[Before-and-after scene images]
====

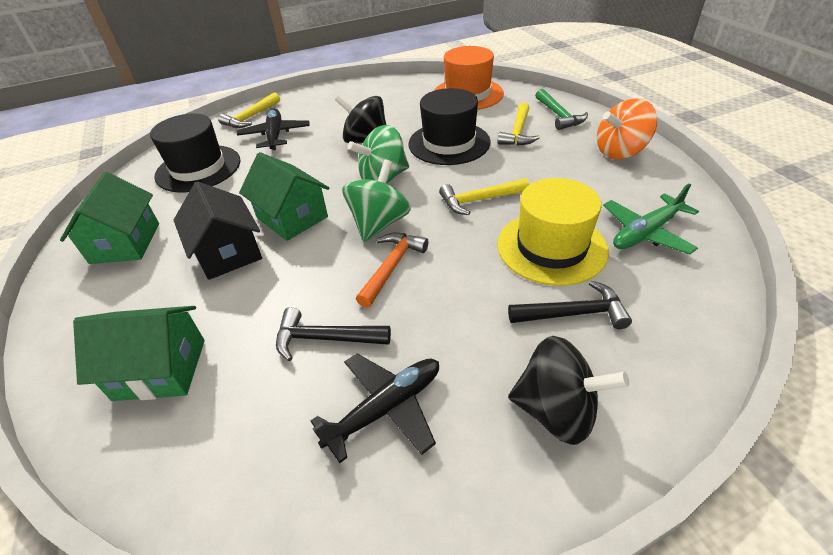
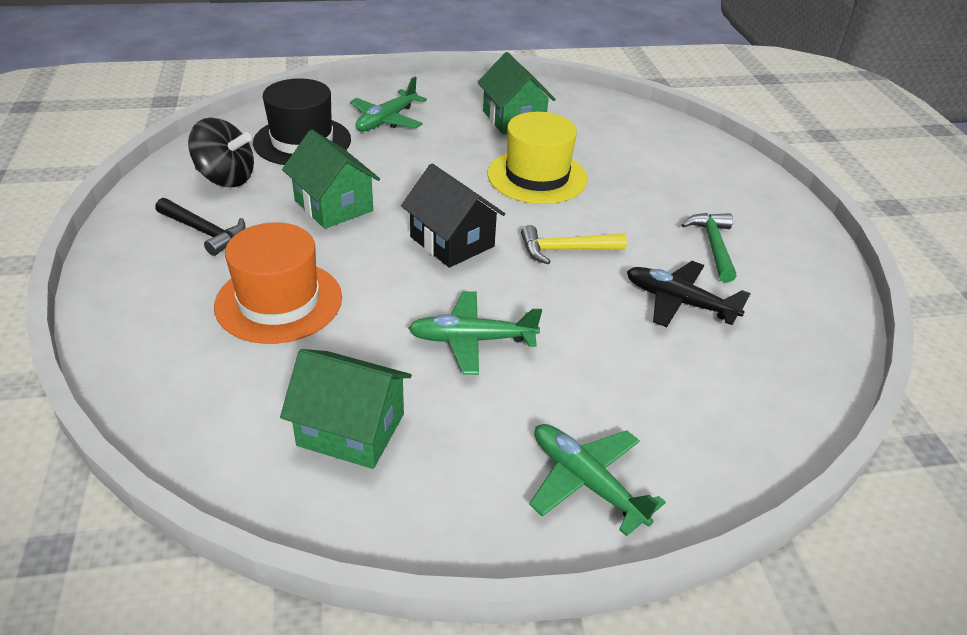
black hammer: 2 -> 1
black hat: 2 -> 1
black plane: 2 -> 1
black spinning top: 2 -> 1
green plane: 1 -> 3
green spinning top: 2 -> 0
orange hammer: 1 -> 0
orange spinning top: 1 -> 0
yellow hammer: 3 -> 1

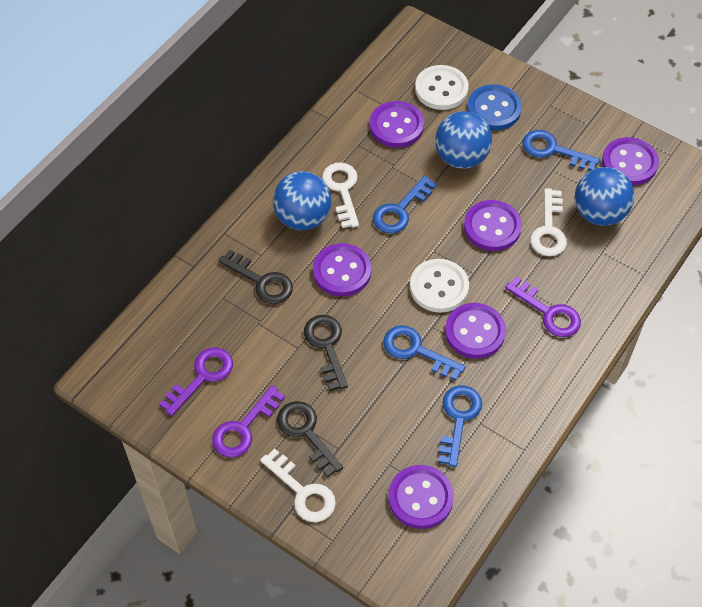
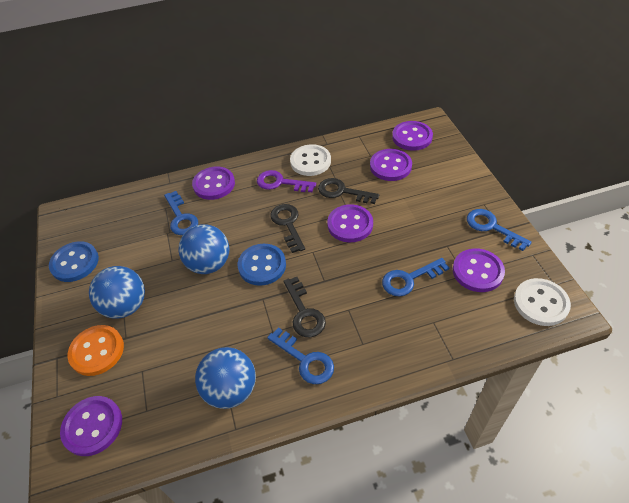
blue button: 1 -> 2
orange button: 0 -> 1
purple key: 3 -> 1
white key: 3 -> 0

====

_Assigned task_.
Please copy the lines exactly, beginning at the one containing "green plane: 1 -> 3" and ending at the last line of the records above, both included, with the pictures left out.

_Solution to the exercise_.
green plane: 1 -> 3
green spinning top: 2 -> 0
orange hammer: 1 -> 0
orange spinning top: 1 -> 0
yellow hammer: 3 -> 1

blue button: 1 -> 2
orange button: 0 -> 1
purple key: 3 -> 1
white key: 3 -> 0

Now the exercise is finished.